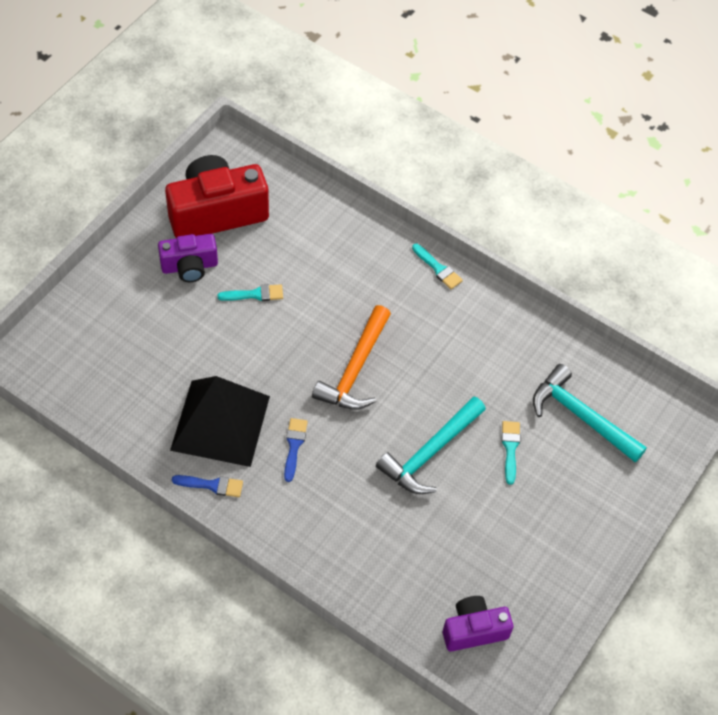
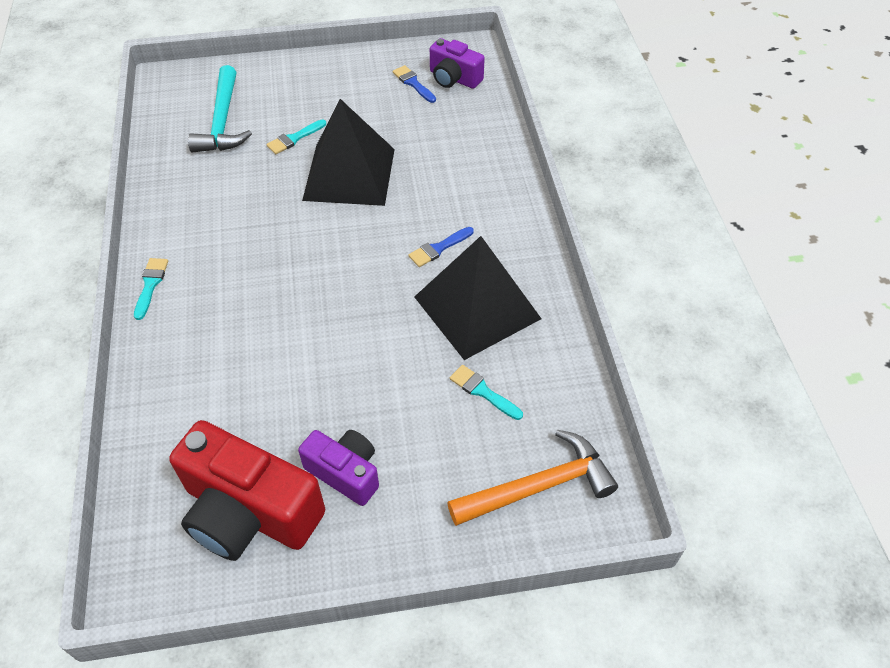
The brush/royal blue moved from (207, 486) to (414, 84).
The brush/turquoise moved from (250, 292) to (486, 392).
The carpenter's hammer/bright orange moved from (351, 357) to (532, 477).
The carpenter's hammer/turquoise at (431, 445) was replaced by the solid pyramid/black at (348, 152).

□ □ □ □ □

● **PROBLEM DESCRIPTION**
Return the lines of the data above in full and exactly, with no pictures.

● **RESPONSE AREA**
The brush/royal blue moved from (207, 486) to (414, 84).
The brush/turquoise moved from (250, 292) to (486, 392).
The carpenter's hammer/bright orange moved from (351, 357) to (532, 477).
The carpenter's hammer/turquoise at (431, 445) was replaced by the solid pyramid/black at (348, 152).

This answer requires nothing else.